**** TASK INPUT
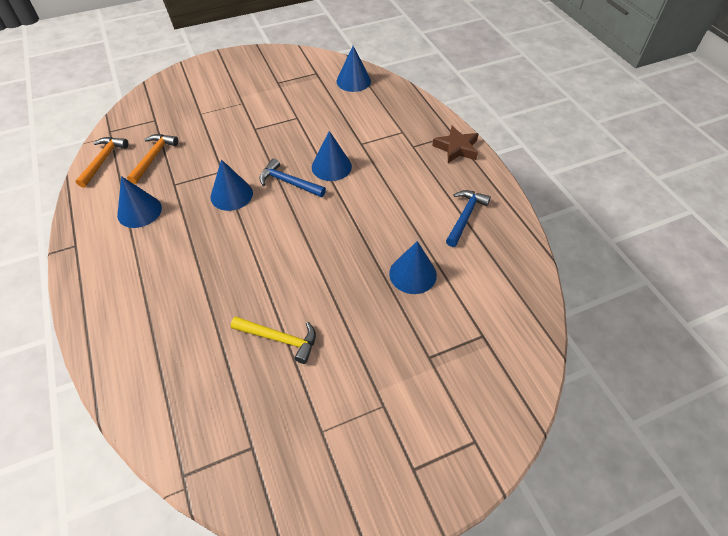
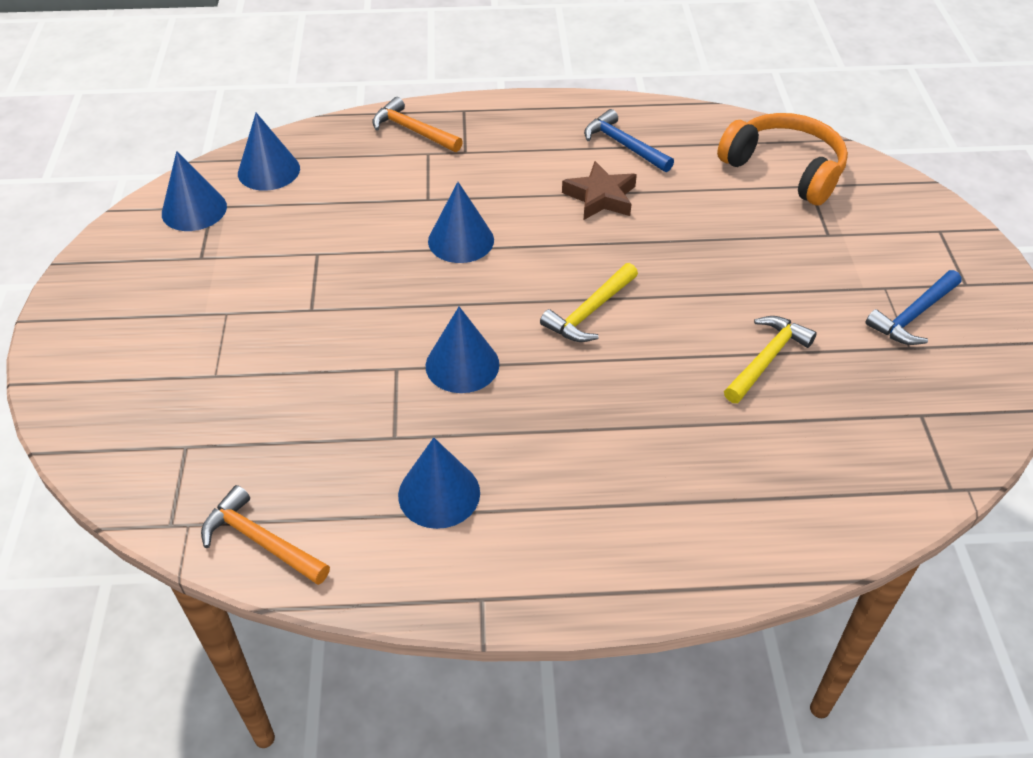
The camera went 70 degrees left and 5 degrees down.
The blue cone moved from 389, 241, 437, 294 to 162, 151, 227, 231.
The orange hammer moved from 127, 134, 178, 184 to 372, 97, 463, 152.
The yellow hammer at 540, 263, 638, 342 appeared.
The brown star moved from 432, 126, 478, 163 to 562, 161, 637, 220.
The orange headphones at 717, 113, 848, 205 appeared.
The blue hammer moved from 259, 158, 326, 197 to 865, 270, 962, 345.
********
▶ _WHAT YOU NEED TO DO_
Please return every line of the records that contains the word "blue".

▶ _ANSWER SECTION_
The blue cone moved from 389, 241, 437, 294 to 162, 151, 227, 231.
The blue hammer moved from 259, 158, 326, 197 to 865, 270, 962, 345.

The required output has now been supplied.